-- TASK STATEMENT --
Starting at the line that contains "(355, 498) = (433, 622): turquoise", transcribe each line exactly through the last line of the data. Include nothing else.

-- EXERCISE MATERIALS --
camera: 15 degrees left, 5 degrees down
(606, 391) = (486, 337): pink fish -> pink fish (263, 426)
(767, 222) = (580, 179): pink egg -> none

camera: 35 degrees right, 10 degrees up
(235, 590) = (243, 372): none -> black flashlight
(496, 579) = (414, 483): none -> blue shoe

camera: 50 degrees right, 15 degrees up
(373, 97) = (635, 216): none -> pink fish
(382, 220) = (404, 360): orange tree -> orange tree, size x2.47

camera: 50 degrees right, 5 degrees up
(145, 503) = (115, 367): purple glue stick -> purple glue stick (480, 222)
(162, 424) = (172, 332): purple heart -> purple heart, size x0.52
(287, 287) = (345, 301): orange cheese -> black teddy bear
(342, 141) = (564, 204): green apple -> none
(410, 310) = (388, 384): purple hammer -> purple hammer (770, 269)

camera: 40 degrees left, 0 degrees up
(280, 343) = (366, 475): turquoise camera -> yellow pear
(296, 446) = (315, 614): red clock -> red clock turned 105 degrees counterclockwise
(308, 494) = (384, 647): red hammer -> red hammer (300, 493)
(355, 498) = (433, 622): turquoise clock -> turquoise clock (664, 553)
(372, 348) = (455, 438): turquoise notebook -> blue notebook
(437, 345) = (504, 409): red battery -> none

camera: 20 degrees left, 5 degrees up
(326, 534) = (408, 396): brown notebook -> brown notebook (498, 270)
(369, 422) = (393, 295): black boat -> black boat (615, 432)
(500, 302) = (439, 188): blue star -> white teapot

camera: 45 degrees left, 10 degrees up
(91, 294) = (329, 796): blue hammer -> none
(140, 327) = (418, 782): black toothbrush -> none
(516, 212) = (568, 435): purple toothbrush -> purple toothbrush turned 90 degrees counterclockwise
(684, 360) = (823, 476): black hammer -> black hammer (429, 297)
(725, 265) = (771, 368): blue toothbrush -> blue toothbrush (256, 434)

-- PROBLEM SOLUTION --
(355, 498) = (433, 622): turquoise clock -> turquoise clock (664, 553)
(372, 348) = (455, 438): turquoise notebook -> blue notebook
(437, 345) = (504, 409): red battery -> none

camera: 20 degrees left, 5 degrees up
(326, 534) = (408, 396): brown notebook -> brown notebook (498, 270)
(369, 422) = (393, 295): black boat -> black boat (615, 432)
(500, 302) = (439, 188): blue star -> white teapot

camera: 45 degrees left, 10 degrees up
(91, 294) = (329, 796): blue hammer -> none
(140, 327) = (418, 782): black toothbrush -> none
(516, 212) = (568, 435): purple toothbrush -> purple toothbrush turned 90 degrees counterclockwise
(684, 360) = (823, 476): black hammer -> black hammer (429, 297)
(725, 265) = (771, 368): blue toothbrush -> blue toothbrush (256, 434)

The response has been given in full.